Data from a spatial question set
⟨

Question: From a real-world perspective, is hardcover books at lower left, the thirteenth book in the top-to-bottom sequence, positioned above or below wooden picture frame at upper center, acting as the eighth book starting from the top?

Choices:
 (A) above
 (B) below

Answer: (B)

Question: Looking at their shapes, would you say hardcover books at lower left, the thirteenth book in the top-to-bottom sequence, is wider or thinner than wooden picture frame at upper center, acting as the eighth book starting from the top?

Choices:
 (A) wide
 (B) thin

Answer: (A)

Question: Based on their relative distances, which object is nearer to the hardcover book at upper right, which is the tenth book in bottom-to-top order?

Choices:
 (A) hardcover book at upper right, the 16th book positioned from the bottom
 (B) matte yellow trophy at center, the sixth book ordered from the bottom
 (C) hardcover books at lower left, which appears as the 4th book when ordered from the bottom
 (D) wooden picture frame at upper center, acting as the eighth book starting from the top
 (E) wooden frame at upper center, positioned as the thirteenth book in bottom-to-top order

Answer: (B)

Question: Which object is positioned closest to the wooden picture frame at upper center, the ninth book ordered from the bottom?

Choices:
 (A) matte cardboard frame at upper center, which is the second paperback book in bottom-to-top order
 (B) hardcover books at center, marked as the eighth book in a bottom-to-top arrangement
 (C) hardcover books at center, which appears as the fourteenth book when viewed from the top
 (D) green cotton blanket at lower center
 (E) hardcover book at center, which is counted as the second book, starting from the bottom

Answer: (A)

⟩
⟨

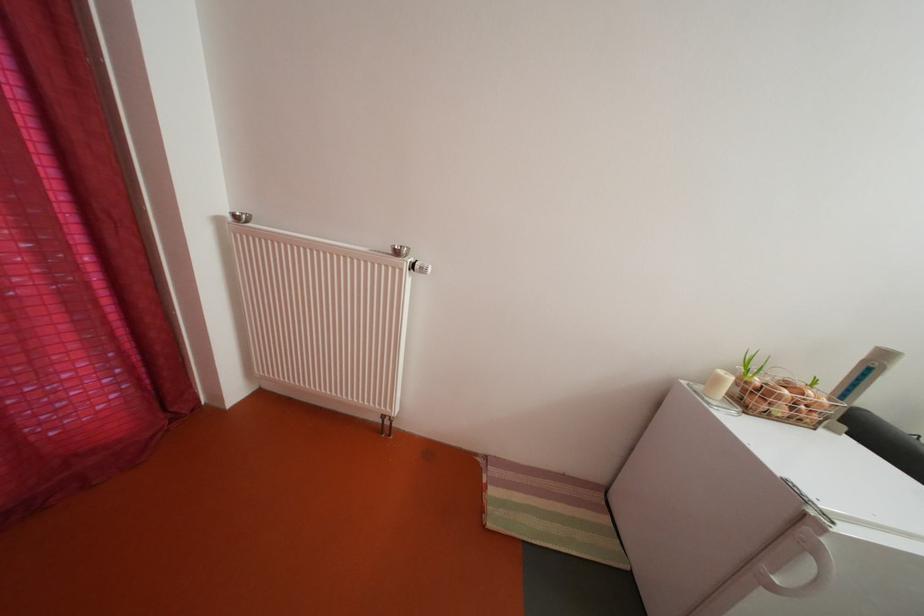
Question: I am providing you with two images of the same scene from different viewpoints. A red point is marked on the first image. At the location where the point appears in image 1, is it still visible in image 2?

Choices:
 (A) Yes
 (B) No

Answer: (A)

⟩

• **Aim of the task**
Reproduce the data lines from the line containing "Question: From a" through the line containing "(E) hardcover book", inclusive, without any changes.

• **Response below**
Question: From a real-world perspective, is hardcover books at lower left, the thirteenth book in the top-to-bottom sequence, positioned above or below wooden picture frame at upper center, acting as the eighth book starting from the top?

Choices:
 (A) above
 (B) below

Answer: (B)

Question: Looking at their shapes, would you say hardcover books at lower left, the thirteenth book in the top-to-bottom sequence, is wider or thinner than wooden picture frame at upper center, acting as the eighth book starting from the top?

Choices:
 (A) wide
 (B) thin

Answer: (A)

Question: Based on their relative distances, which object is nearer to the hardcover book at upper right, which is the tenth book in bottom-to-top order?

Choices:
 (A) hardcover book at upper right, the 16th book positioned from the bottom
 (B) matte yellow trophy at center, the sixth book ordered from the bottom
 (C) hardcover books at lower left, which appears as the 4th book when ordered from the bottom
 (D) wooden picture frame at upper center, acting as the eighth book starting from the top
 (E) wooden frame at upper center, positioned as the thirteenth book in bottom-to-top order

Answer: (B)

Question: Which object is positioned closest to the wooden picture frame at upper center, the ninth book ordered from the bottom?

Choices:
 (A) matte cardboard frame at upper center, which is the second paperback book in bottom-to-top order
 (B) hardcover books at center, marked as the eighth book in a bottom-to-top arrangement
 (C) hardcover books at center, which appears as the fourteenth book when viewed from the top
 (D) green cotton blanket at lower center
 (E) hardcover book at center, which is counted as the second book, starting from the bottom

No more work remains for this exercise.